──────── DATA EXTRACT
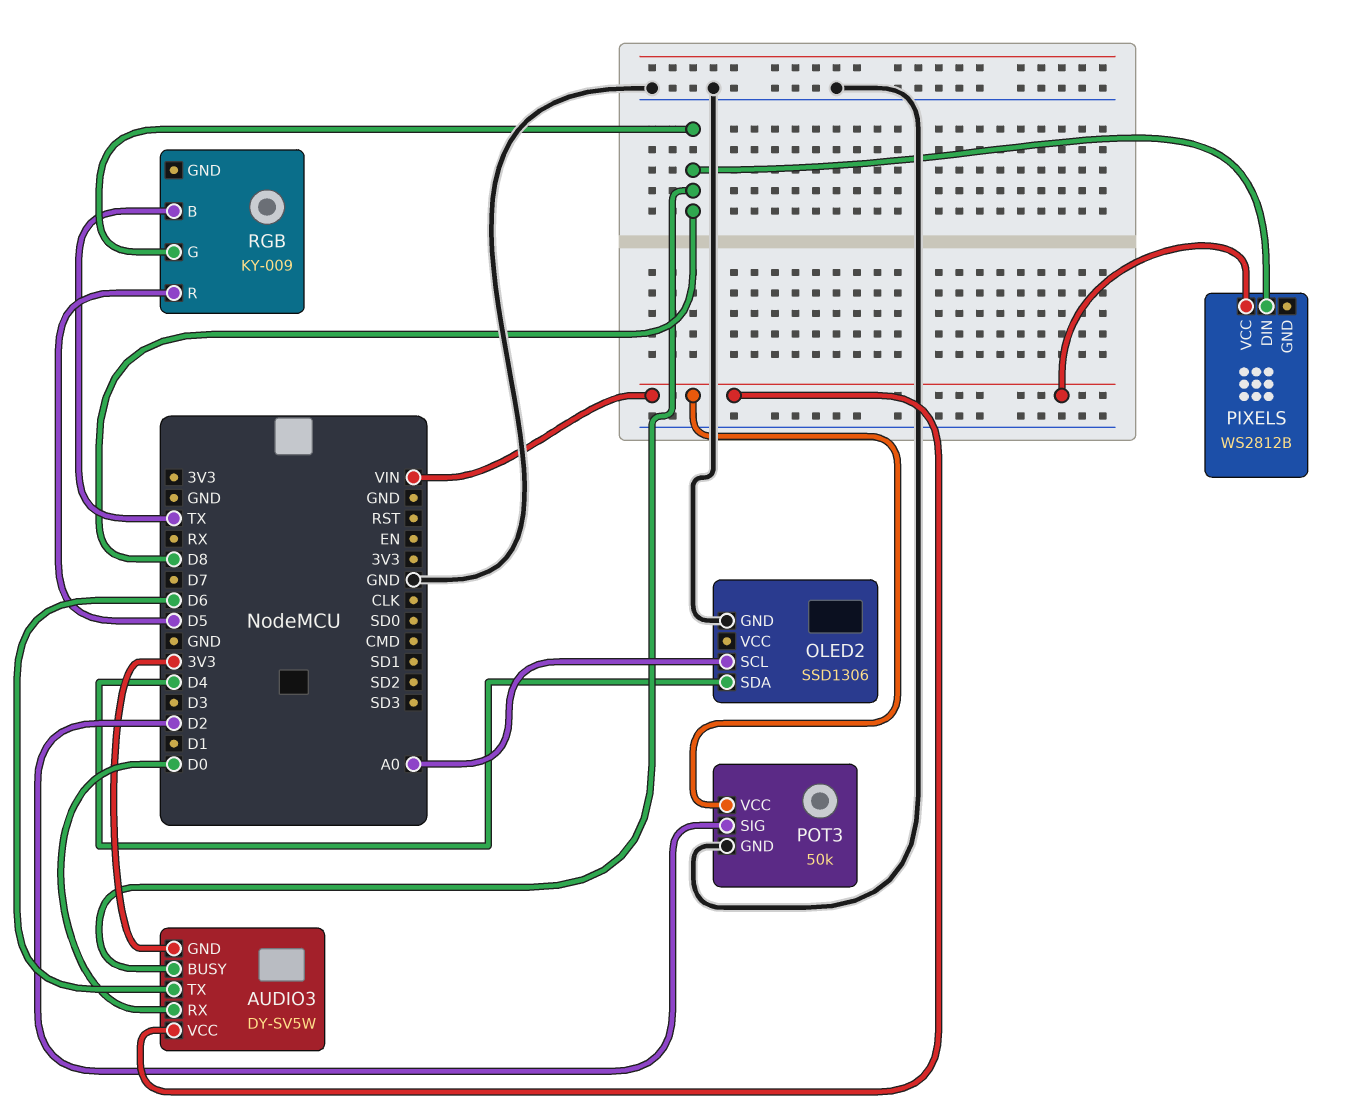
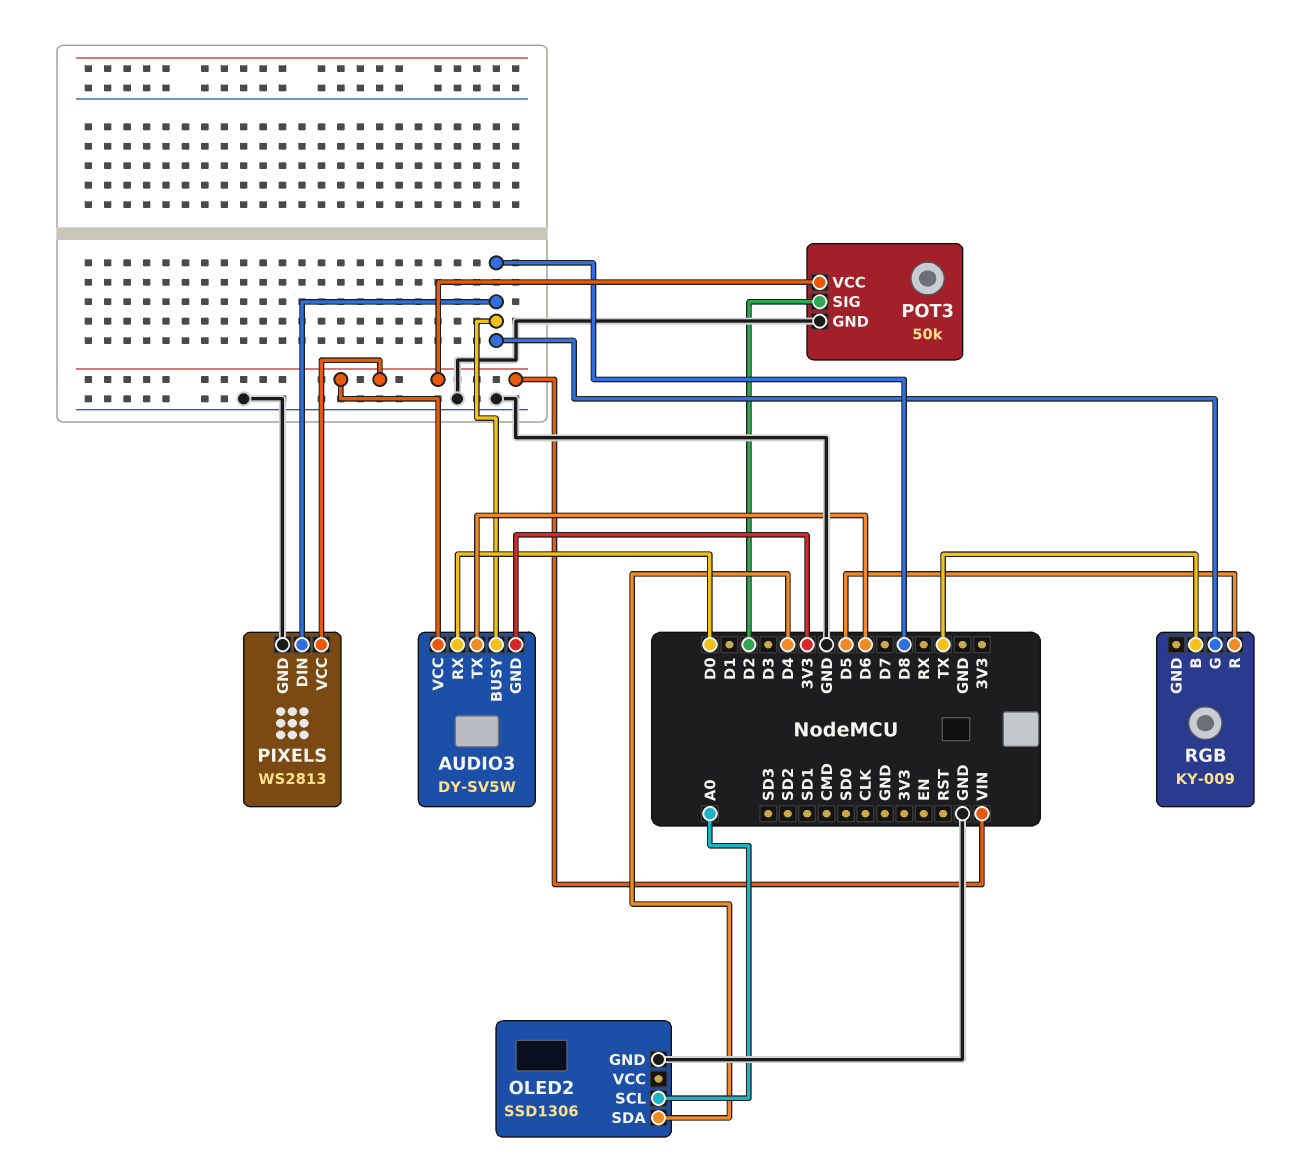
PIXELS: WS2812B -> WS2813
PIXELS pin GND: none -> GND

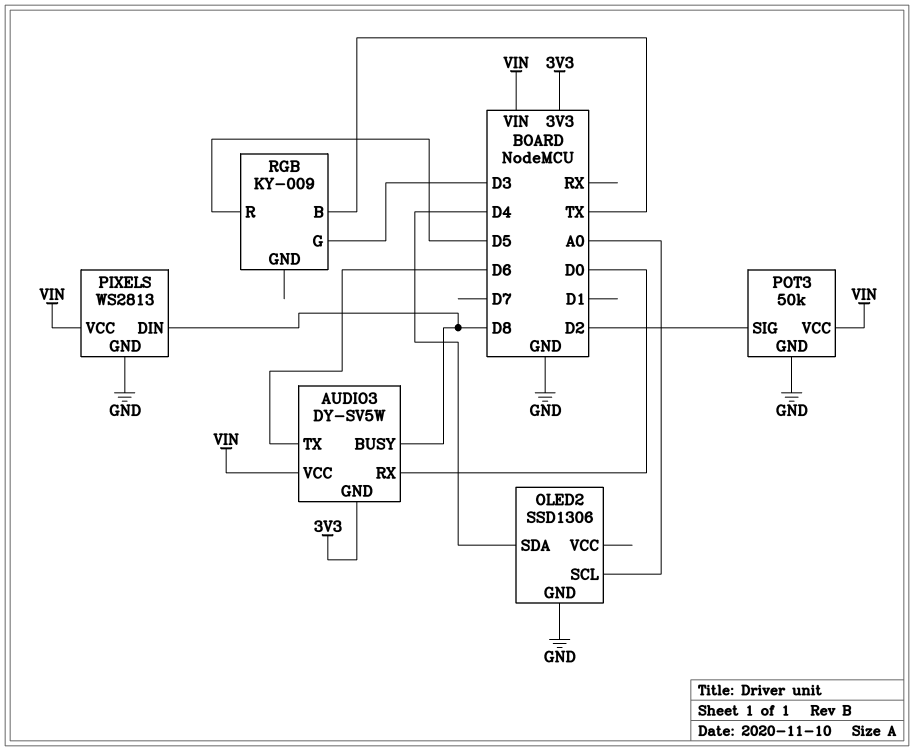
RGB pin G: D8 -> D3

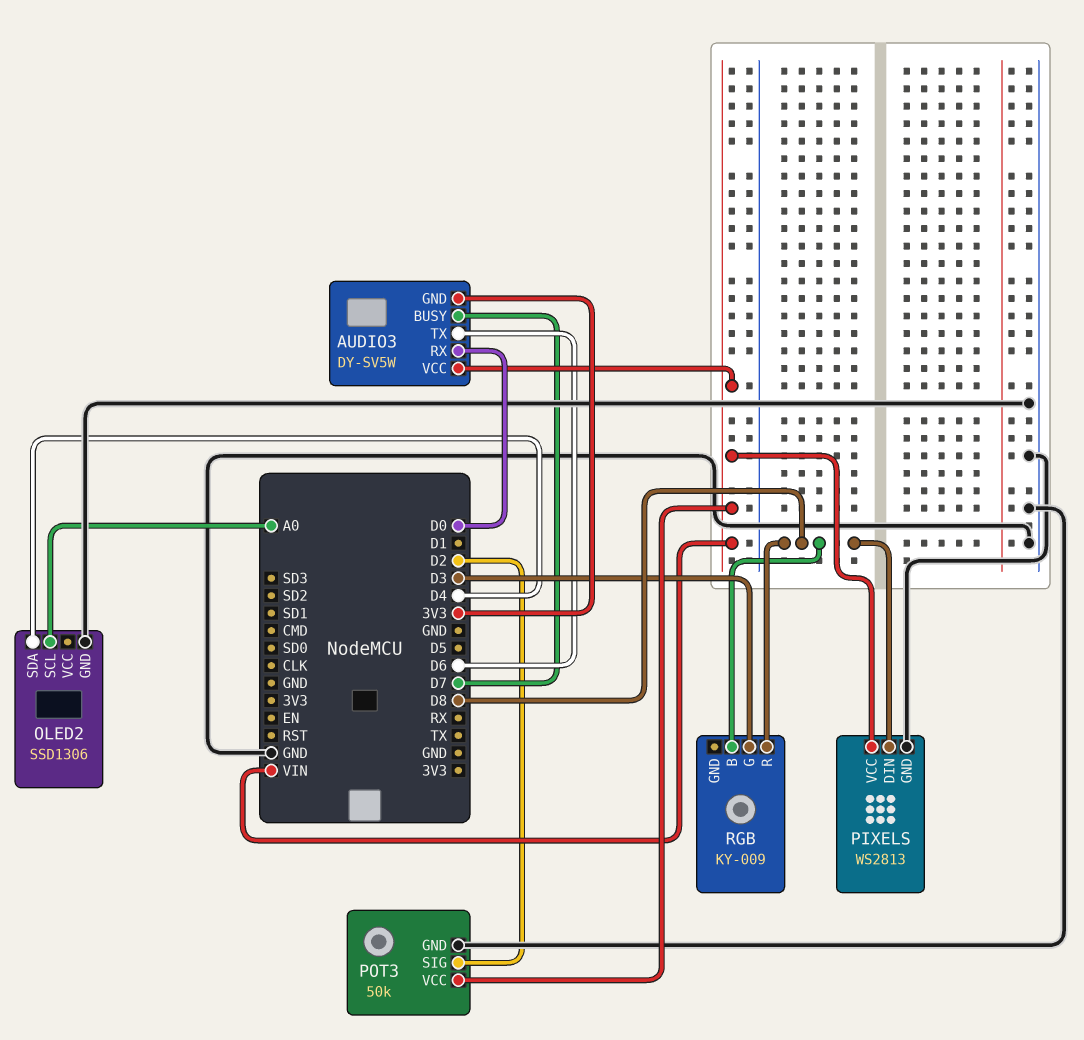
AUDIO3 pin BUSY: D8 -> D7
RGB pin B: TX -> D8
RGB pin R: D5 -> D8

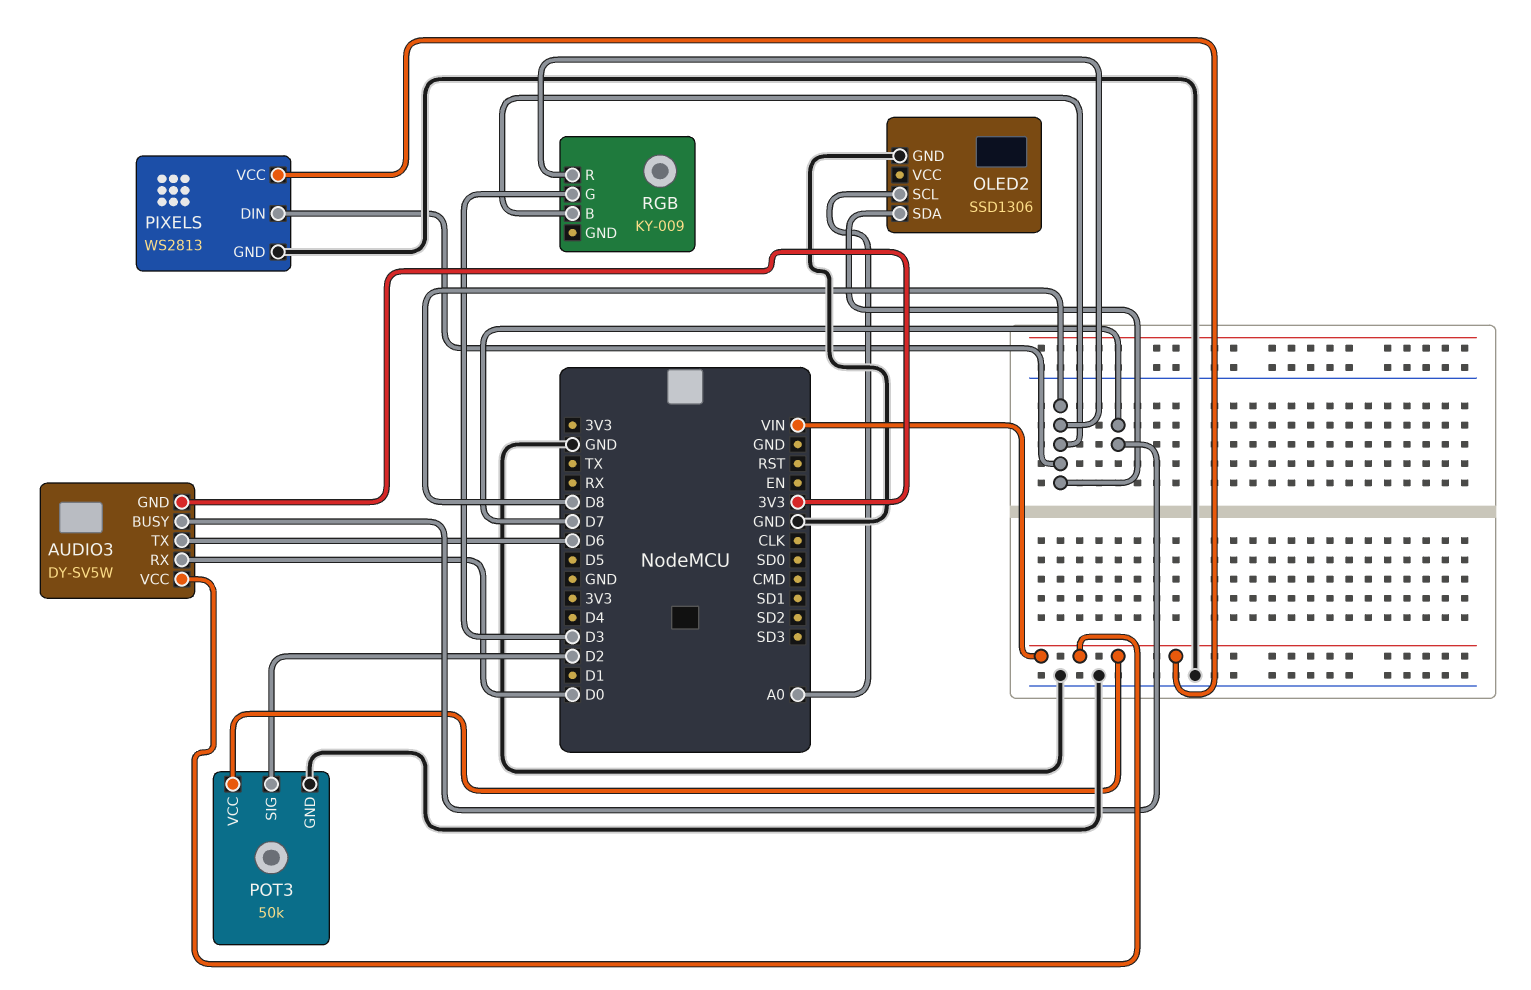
OLED2 pin SDA: D4 -> D8

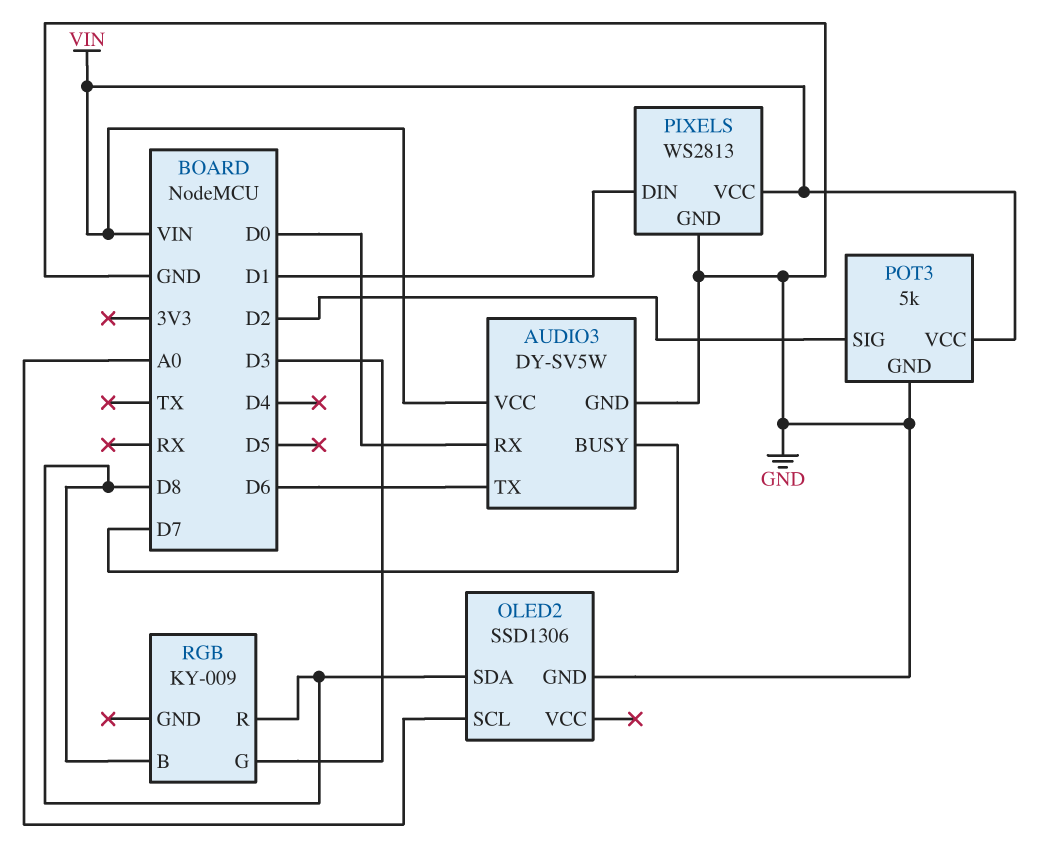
AUDIO3 pin GND: 3V3 -> GND
PIXELS pin DIN: D8 -> D1
POT3: 50k -> 5k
────────────────
THE TASK.
Repeat each line word for word, from the one with "RGB pin R: D5 -> D8" down to the last line of the data, and keep the pictures out of it.

ANSWER BOX.
RGB pin R: D5 -> D8

OLED2 pin SDA: D4 -> D8

AUDIO3 pin GND: 3V3 -> GND
PIXELS pin DIN: D8 -> D1
POT3: 50k -> 5k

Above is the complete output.